RECORDS FOR THIS EXERCISE =
--- START ---

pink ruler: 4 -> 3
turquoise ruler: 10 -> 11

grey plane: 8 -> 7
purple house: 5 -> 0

--- END ---
--- START ---

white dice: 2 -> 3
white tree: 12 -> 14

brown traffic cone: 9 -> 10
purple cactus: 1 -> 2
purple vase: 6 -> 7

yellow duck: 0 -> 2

--- END ---

With the string "purple" as the key, filter the data above and show the lines that match.

purple house: 5 -> 0
purple cactus: 1 -> 2
purple vase: 6 -> 7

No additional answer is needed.